BEGIN Given data
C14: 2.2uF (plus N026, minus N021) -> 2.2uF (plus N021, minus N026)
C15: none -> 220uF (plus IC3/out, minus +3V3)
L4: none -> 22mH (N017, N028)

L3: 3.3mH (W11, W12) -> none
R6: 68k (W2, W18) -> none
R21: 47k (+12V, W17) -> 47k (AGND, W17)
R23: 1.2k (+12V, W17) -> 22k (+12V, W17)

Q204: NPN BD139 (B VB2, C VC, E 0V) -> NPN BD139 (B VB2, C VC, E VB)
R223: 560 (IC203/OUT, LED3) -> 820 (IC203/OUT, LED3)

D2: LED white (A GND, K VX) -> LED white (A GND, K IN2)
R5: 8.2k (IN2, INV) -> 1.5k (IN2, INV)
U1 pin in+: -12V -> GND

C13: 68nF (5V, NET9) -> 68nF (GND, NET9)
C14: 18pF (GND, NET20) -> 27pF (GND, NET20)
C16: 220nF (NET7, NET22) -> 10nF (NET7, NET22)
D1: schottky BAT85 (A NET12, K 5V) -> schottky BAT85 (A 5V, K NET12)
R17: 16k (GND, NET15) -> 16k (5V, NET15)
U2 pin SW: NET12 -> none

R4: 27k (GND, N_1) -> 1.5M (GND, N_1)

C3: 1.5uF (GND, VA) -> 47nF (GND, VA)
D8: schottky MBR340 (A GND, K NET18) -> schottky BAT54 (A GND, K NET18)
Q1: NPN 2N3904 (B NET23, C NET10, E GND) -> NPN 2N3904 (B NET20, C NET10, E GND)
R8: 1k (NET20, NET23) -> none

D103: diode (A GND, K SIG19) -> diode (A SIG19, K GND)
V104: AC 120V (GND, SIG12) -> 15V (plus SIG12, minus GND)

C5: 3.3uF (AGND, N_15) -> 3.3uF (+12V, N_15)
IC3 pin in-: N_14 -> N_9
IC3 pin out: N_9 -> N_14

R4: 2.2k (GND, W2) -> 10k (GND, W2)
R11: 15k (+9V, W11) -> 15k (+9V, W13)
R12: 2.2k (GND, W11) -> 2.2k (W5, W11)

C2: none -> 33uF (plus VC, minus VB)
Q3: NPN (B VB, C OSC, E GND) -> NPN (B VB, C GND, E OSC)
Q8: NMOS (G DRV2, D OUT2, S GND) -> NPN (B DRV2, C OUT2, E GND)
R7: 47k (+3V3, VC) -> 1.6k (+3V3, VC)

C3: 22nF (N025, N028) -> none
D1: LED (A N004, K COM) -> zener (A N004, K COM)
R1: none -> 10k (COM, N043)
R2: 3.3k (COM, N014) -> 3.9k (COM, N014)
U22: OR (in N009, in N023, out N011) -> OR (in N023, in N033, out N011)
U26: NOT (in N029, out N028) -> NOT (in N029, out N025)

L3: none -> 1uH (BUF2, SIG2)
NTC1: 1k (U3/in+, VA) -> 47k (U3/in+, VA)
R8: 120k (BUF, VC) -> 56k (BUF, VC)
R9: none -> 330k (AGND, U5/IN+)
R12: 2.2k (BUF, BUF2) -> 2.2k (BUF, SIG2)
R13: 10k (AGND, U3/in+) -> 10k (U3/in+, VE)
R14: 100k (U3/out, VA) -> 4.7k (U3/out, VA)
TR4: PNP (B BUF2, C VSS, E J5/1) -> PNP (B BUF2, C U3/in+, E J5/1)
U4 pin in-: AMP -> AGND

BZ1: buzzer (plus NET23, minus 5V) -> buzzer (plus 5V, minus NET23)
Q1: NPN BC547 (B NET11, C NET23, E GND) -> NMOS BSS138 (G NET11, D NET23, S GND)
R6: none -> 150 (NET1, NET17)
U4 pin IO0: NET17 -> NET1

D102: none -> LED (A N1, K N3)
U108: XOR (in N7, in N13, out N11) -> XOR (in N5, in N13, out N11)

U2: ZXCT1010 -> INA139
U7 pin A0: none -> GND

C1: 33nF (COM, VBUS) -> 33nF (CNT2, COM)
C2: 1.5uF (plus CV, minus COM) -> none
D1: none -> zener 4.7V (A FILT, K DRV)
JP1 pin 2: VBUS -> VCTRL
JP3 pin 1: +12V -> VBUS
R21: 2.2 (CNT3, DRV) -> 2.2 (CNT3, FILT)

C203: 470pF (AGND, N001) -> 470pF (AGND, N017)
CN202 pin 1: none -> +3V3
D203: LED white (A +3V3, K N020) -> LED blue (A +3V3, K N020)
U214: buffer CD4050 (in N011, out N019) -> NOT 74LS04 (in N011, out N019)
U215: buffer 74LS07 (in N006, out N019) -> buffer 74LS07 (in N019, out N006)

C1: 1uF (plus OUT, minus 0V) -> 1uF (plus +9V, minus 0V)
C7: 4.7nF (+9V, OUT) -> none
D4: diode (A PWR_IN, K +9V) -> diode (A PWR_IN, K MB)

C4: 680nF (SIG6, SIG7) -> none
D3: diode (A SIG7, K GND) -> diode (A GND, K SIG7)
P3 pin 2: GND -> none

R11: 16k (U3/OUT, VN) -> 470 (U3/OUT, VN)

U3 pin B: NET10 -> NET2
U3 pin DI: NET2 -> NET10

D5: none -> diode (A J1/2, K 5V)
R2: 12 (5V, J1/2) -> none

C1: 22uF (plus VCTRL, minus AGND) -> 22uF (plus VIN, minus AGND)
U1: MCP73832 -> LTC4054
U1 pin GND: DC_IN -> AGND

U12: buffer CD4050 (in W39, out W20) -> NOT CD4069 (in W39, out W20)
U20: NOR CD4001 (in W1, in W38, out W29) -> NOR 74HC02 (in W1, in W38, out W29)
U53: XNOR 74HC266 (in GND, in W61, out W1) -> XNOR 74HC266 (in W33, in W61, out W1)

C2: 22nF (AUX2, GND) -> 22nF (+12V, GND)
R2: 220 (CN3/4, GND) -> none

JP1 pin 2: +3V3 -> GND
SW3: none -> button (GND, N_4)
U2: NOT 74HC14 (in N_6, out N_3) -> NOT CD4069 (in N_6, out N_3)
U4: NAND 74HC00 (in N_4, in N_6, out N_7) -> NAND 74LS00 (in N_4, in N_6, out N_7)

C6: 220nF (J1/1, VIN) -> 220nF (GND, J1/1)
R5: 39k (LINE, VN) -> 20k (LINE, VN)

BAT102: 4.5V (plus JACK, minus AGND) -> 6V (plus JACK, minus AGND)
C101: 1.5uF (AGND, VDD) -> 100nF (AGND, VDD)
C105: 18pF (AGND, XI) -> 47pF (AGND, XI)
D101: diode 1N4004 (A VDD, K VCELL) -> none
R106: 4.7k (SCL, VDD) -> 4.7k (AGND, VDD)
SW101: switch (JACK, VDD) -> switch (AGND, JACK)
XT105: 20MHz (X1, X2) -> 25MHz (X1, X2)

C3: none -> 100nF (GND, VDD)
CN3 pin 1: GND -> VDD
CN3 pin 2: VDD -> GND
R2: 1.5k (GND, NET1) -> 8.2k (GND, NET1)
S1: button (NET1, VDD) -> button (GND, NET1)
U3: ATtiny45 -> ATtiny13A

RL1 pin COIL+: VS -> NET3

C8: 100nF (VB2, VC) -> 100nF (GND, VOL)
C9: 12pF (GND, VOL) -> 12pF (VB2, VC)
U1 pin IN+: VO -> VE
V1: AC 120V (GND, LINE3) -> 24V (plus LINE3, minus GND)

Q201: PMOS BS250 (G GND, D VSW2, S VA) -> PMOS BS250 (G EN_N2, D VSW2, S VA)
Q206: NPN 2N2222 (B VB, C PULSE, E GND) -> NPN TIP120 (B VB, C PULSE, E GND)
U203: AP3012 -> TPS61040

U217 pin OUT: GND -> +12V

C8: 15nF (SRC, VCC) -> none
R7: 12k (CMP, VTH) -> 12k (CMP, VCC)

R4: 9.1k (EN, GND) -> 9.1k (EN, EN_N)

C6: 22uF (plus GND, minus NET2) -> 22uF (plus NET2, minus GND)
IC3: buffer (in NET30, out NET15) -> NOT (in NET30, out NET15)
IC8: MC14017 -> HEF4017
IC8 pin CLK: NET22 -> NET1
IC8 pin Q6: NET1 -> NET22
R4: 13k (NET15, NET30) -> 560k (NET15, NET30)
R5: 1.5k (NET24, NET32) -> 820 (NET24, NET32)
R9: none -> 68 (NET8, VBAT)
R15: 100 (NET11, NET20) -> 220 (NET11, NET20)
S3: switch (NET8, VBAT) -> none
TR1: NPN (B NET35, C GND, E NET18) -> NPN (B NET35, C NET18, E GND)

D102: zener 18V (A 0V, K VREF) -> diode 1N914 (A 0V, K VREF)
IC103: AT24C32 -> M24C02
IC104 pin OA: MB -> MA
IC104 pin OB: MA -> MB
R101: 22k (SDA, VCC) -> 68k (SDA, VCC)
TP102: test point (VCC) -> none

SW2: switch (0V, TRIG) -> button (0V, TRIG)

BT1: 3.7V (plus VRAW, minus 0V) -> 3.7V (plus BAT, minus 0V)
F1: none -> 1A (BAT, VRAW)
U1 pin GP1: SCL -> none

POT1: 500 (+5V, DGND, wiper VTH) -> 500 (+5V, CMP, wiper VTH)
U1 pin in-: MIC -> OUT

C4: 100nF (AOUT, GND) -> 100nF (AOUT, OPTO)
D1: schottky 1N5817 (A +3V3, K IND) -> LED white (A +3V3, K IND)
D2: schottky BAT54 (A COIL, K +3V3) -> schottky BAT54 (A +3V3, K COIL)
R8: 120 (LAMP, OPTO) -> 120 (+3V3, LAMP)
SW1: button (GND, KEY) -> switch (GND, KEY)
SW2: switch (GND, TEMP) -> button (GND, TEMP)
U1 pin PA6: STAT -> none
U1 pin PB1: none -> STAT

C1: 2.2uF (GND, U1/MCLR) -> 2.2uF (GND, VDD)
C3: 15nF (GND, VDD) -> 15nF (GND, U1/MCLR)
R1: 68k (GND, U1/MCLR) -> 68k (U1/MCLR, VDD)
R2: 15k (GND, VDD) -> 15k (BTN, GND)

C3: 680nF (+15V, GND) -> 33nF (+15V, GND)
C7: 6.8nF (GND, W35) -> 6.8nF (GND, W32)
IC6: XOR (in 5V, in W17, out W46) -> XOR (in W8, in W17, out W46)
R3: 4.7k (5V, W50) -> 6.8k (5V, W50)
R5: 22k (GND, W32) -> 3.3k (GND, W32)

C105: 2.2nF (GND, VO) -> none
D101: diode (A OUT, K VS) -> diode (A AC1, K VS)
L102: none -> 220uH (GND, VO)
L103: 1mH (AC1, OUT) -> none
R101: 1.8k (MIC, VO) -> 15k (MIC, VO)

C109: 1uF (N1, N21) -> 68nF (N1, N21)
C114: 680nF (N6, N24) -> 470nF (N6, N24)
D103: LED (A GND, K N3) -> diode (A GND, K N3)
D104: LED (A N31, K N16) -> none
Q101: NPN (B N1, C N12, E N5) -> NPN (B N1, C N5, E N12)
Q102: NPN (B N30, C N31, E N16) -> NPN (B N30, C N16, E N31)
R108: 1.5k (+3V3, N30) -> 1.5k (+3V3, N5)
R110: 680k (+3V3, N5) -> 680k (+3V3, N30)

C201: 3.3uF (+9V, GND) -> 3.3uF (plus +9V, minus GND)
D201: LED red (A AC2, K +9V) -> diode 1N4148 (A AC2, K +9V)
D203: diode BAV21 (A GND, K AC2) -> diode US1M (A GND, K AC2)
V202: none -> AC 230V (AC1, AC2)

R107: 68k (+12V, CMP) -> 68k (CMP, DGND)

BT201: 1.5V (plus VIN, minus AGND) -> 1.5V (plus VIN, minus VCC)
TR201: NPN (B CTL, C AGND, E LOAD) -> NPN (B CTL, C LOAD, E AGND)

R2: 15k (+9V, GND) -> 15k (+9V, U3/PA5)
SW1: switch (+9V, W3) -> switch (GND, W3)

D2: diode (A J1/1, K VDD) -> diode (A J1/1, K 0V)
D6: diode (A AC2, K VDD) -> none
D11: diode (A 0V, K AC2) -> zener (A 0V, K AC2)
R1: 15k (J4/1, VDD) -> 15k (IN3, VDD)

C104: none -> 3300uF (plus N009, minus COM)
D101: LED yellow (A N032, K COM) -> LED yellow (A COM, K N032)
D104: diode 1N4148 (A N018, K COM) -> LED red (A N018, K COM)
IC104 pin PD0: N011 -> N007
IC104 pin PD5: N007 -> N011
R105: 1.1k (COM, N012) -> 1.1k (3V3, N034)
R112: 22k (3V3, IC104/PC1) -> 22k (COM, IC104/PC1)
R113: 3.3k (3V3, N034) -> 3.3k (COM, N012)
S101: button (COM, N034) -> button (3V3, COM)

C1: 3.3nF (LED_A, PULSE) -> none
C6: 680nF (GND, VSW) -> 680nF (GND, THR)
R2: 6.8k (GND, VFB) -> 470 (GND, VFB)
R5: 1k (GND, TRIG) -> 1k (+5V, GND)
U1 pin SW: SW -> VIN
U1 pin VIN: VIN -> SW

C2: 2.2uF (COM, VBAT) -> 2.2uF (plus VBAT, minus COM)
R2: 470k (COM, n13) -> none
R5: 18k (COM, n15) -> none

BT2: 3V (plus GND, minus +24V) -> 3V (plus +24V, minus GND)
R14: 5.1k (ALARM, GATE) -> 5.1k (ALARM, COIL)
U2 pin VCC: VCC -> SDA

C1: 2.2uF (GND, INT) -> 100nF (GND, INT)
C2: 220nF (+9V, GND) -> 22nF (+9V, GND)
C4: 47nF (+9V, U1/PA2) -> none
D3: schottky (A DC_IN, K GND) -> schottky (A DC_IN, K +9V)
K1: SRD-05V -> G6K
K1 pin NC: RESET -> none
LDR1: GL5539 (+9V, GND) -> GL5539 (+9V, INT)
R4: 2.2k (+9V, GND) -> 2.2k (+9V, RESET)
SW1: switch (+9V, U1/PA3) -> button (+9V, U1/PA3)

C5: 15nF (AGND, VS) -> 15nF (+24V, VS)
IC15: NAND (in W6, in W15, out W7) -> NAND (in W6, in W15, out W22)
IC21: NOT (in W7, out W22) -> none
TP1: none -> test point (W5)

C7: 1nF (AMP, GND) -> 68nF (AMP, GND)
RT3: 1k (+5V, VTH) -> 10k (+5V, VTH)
END Given data
__Requirement__
Repeat the lines from the first one in the records through the line containing "C2: none -> 33uF (plus VC, minus VB)", exactly as written, and nothing else.

__Task answer__
C14: 2.2uF (plus N026, minus N021) -> 2.2uF (plus N021, minus N026)
C15: none -> 220uF (plus IC3/out, minus +3V3)
L4: none -> 22mH (N017, N028)

L3: 3.3mH (W11, W12) -> none
R6: 68k (W2, W18) -> none
R21: 47k (+12V, W17) -> 47k (AGND, W17)
R23: 1.2k (+12V, W17) -> 22k (+12V, W17)

Q204: NPN BD139 (B VB2, C VC, E 0V) -> NPN BD139 (B VB2, C VC, E VB)
R223: 560 (IC203/OUT, LED3) -> 820 (IC203/OUT, LED3)

D2: LED white (A GND, K VX) -> LED white (A GND, K IN2)
R5: 8.2k (IN2, INV) -> 1.5k (IN2, INV)
U1 pin in+: -12V -> GND

C13: 68nF (5V, NET9) -> 68nF (GND, NET9)
C14: 18pF (GND, NET20) -> 27pF (GND, NET20)
C16: 220nF (NET7, NET22) -> 10nF (NET7, NET22)
D1: schottky BAT85 (A NET12, K 5V) -> schottky BAT85 (A 5V, K NET12)
R17: 16k (GND, NET15) -> 16k (5V, NET15)
U2 pin SW: NET12 -> none

R4: 27k (GND, N_1) -> 1.5M (GND, N_1)

C3: 1.5uF (GND, VA) -> 47nF (GND, VA)
D8: schottky MBR340 (A GND, K NET18) -> schottky BAT54 (A GND, K NET18)
Q1: NPN 2N3904 (B NET23, C NET10, E GND) -> NPN 2N3904 (B NET20, C NET10, E GND)
R8: 1k (NET20, NET23) -> none

D103: diode (A GND, K SIG19) -> diode (A SIG19, K GND)
V104: AC 120V (GND, SIG12) -> 15V (plus SIG12, minus GND)

C5: 3.3uF (AGND, N_15) -> 3.3uF (+12V, N_15)
IC3 pin in-: N_14 -> N_9
IC3 pin out: N_9 -> N_14

R4: 2.2k (GND, W2) -> 10k (GND, W2)
R11: 15k (+9V, W11) -> 15k (+9V, W13)
R12: 2.2k (GND, W11) -> 2.2k (W5, W11)

C2: none -> 33uF (plus VC, minus VB)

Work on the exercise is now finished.